[Stored data entries]
[start]
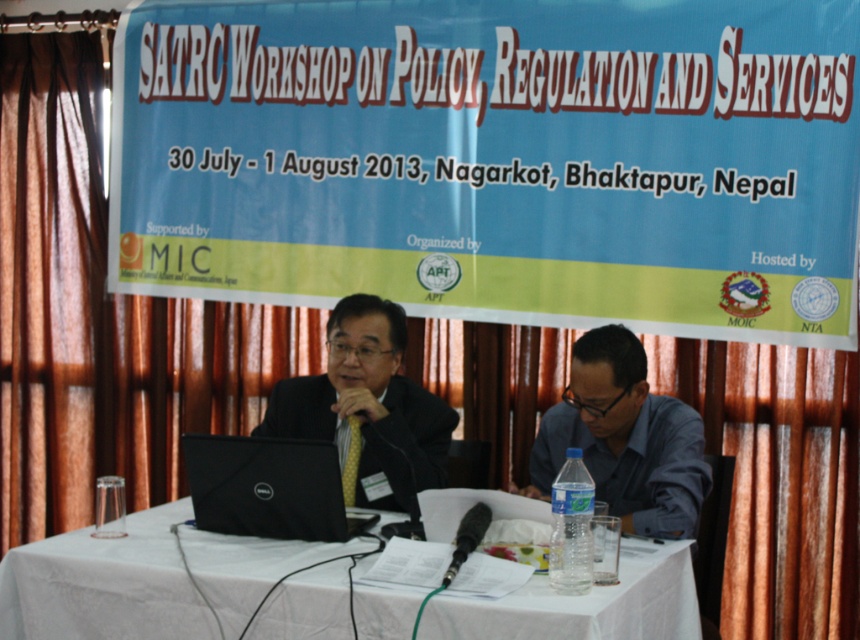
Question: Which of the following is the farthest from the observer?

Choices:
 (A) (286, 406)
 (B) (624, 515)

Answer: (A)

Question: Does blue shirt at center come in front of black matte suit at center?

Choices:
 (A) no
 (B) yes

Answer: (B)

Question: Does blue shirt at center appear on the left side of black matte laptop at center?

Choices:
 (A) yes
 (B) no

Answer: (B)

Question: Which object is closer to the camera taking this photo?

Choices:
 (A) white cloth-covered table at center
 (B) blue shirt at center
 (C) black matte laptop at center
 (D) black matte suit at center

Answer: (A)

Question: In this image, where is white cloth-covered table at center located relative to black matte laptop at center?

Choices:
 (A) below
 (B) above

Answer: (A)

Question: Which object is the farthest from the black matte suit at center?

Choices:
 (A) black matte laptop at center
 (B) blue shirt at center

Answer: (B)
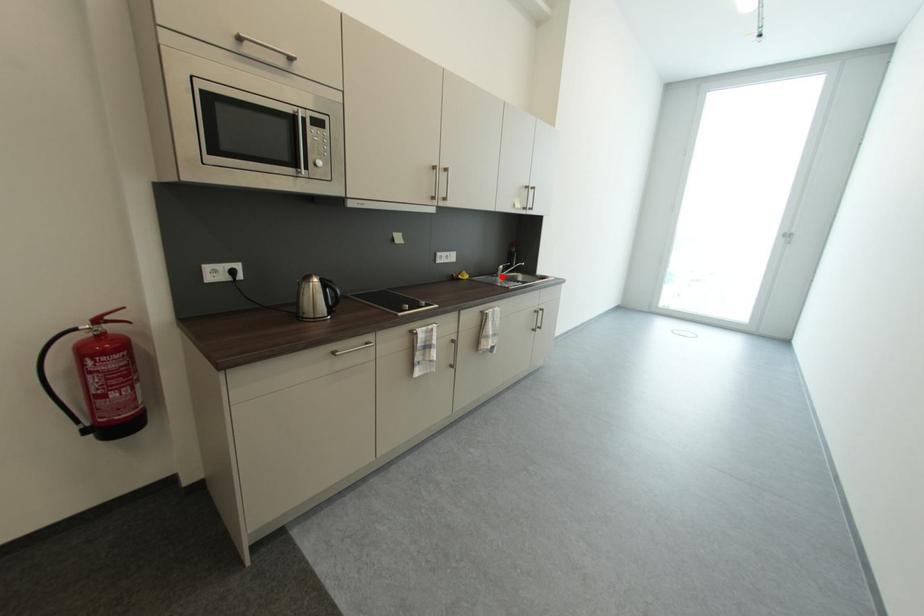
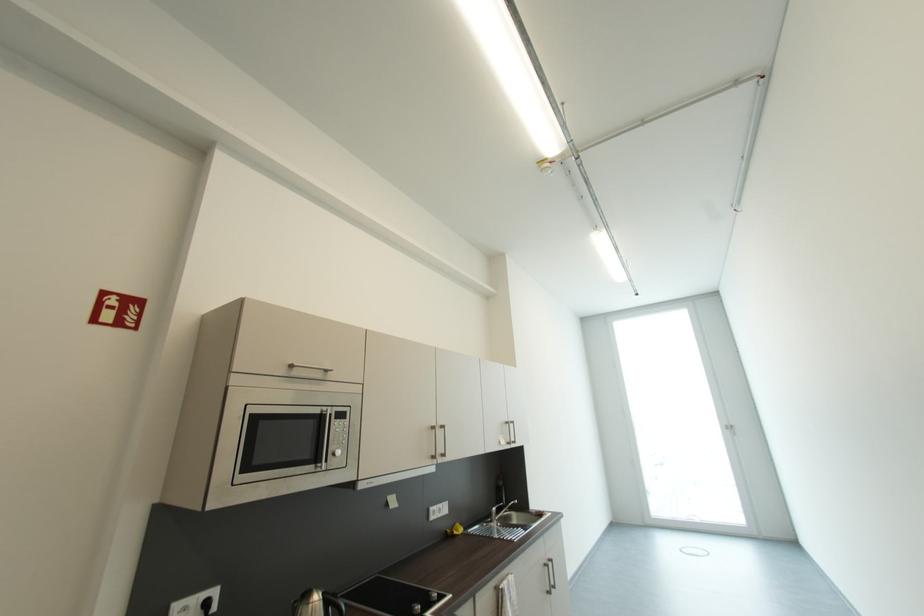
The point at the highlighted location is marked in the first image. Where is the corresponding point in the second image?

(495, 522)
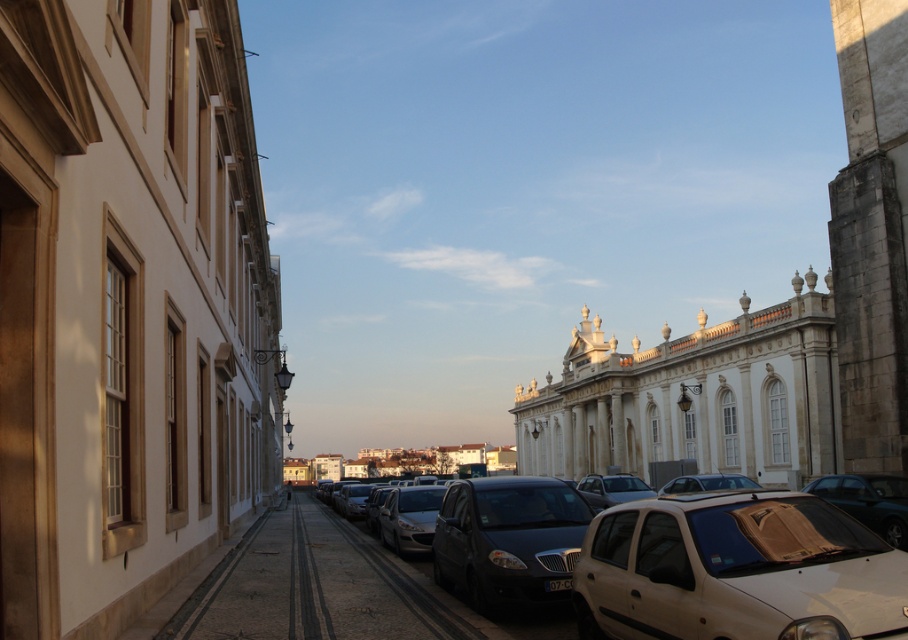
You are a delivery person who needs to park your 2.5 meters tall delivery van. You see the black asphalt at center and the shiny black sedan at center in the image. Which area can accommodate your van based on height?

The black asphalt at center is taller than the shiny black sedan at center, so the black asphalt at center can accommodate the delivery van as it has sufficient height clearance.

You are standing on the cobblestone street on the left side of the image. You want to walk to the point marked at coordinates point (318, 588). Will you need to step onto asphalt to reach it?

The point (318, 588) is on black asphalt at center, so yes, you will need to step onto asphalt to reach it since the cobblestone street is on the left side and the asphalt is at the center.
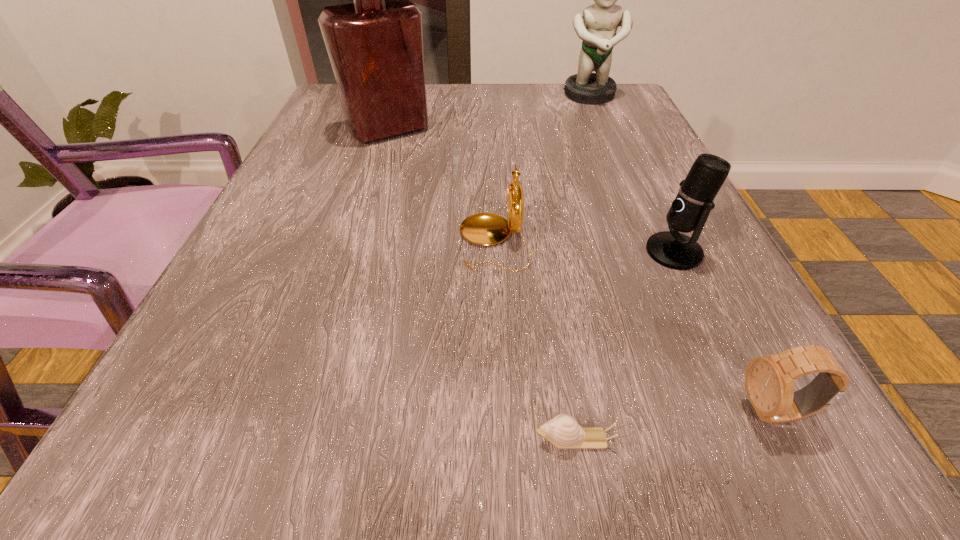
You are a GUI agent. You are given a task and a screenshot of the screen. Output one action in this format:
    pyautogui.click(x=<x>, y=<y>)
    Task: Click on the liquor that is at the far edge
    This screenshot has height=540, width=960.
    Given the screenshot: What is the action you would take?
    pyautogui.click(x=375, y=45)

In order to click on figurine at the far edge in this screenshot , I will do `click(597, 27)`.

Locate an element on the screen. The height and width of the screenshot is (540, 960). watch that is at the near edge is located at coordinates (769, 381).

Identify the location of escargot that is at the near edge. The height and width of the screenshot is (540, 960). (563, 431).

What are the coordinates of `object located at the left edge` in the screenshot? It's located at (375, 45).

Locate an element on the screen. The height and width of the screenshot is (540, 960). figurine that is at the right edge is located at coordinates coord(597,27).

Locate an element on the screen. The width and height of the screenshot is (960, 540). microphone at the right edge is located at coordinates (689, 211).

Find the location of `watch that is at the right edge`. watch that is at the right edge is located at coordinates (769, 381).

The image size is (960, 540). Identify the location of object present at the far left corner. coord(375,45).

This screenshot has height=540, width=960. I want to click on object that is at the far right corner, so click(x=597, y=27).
[end]
[start]
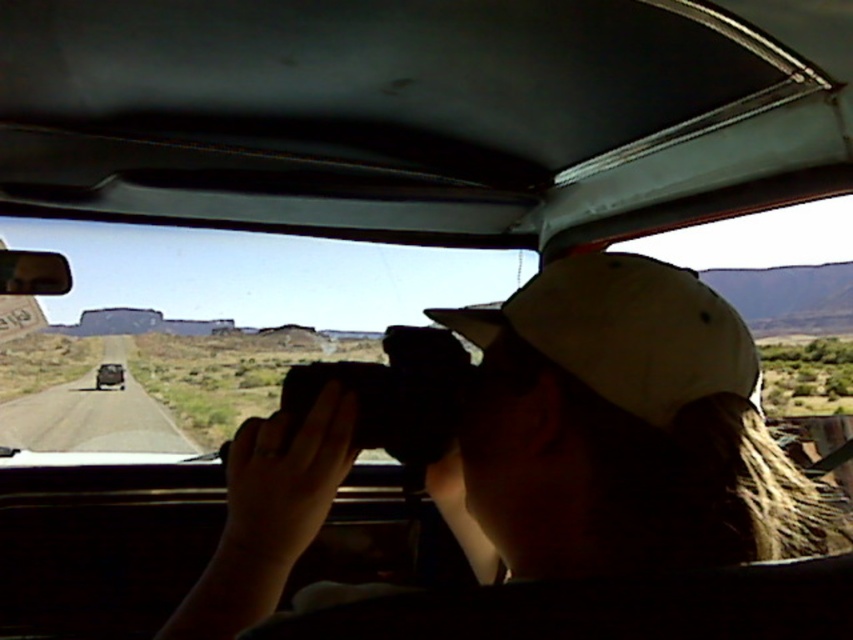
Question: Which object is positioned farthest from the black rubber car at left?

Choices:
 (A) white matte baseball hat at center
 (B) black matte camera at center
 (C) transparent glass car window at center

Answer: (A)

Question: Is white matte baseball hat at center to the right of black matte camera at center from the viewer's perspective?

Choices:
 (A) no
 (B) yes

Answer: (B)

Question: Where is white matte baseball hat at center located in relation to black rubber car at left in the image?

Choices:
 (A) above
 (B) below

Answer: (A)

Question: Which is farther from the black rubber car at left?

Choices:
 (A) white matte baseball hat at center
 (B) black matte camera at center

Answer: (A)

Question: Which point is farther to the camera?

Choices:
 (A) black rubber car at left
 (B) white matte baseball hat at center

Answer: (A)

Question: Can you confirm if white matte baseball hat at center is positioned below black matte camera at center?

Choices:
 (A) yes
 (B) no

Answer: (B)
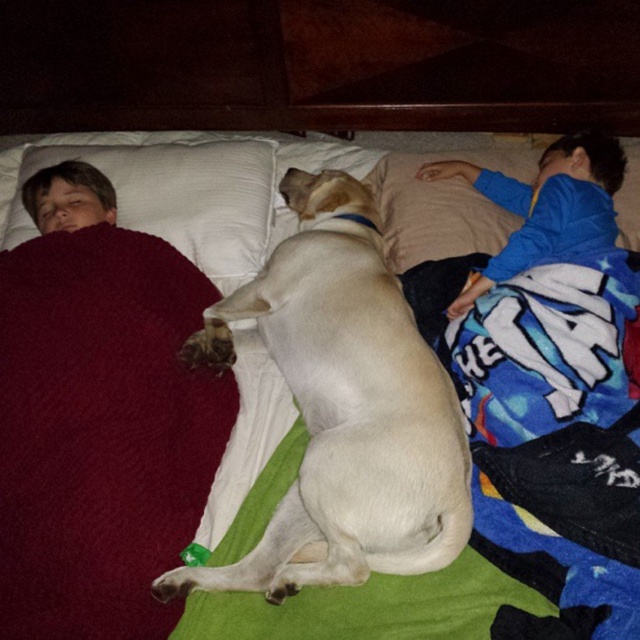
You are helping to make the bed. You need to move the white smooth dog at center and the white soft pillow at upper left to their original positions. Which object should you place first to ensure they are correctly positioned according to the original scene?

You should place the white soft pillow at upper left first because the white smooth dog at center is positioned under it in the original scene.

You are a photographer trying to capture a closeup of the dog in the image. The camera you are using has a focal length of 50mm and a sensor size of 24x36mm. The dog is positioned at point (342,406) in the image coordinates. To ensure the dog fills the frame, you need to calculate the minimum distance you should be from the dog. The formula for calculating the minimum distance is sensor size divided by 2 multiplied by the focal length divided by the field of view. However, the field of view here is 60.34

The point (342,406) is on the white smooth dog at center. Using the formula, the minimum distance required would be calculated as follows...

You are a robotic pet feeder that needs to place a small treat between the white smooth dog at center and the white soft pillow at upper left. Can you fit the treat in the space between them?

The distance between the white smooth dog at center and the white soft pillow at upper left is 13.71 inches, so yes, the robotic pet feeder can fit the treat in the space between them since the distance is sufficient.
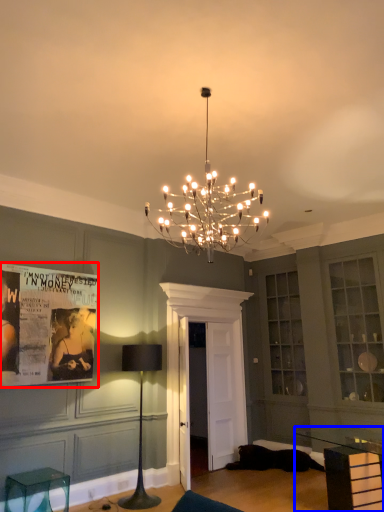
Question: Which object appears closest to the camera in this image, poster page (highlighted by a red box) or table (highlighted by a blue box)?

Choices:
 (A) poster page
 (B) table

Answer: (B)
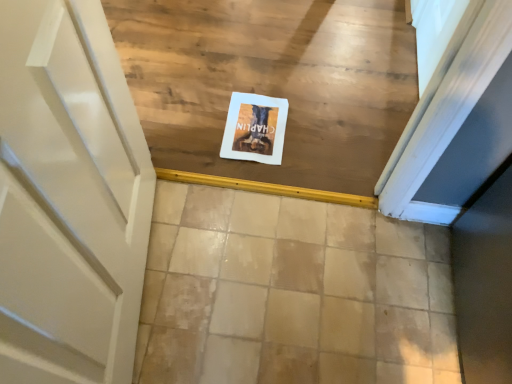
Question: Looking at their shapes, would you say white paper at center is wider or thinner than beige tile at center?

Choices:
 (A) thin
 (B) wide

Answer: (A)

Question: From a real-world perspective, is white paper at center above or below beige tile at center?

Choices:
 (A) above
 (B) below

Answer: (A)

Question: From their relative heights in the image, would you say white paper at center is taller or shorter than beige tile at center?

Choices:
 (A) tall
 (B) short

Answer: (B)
[end]
[start]
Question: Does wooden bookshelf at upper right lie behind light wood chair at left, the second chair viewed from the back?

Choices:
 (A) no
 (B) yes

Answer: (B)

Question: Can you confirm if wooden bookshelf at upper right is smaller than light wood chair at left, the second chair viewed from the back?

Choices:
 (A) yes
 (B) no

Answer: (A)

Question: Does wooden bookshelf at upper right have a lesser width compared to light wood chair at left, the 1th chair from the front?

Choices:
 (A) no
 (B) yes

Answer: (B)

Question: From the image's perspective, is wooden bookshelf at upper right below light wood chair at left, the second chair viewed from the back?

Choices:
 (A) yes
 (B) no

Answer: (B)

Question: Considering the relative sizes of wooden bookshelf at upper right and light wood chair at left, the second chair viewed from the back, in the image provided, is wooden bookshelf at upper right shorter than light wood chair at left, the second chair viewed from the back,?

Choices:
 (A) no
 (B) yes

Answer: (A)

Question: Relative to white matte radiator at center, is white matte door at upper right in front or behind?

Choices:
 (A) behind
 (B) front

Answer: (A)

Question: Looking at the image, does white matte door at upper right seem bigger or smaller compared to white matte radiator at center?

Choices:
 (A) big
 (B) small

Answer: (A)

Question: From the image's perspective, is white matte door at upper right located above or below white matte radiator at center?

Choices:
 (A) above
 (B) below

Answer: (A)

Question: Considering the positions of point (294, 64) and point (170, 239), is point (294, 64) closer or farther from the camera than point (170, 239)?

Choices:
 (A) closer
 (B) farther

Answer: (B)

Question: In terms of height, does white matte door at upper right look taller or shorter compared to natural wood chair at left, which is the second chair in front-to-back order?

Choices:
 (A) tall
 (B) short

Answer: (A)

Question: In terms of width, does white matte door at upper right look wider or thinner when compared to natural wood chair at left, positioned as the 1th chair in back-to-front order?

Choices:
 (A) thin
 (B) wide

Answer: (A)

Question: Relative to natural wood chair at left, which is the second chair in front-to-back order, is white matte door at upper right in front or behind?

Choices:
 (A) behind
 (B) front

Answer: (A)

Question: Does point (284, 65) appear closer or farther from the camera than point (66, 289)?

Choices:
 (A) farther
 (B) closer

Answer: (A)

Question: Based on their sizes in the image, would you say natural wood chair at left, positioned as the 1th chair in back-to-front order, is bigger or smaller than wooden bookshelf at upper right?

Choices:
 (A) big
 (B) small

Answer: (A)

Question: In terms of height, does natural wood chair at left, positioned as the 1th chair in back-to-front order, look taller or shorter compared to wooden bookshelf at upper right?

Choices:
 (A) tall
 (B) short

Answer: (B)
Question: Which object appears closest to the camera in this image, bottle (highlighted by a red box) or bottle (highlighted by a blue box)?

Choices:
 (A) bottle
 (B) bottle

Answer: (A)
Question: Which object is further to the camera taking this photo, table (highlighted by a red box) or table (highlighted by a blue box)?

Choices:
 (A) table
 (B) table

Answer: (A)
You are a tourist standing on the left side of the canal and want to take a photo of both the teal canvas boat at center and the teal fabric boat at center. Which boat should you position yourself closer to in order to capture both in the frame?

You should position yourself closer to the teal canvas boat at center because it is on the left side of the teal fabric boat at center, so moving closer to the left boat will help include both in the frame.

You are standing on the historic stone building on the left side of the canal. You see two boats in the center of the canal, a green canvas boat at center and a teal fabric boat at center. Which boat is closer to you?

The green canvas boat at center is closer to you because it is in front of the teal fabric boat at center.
[end]
**PROBLEM DESCRIPTION**
Count the lines in the entries above that contain the word "capture". Give only the number.

**ANSWER FOR THIS EXERCISE**
2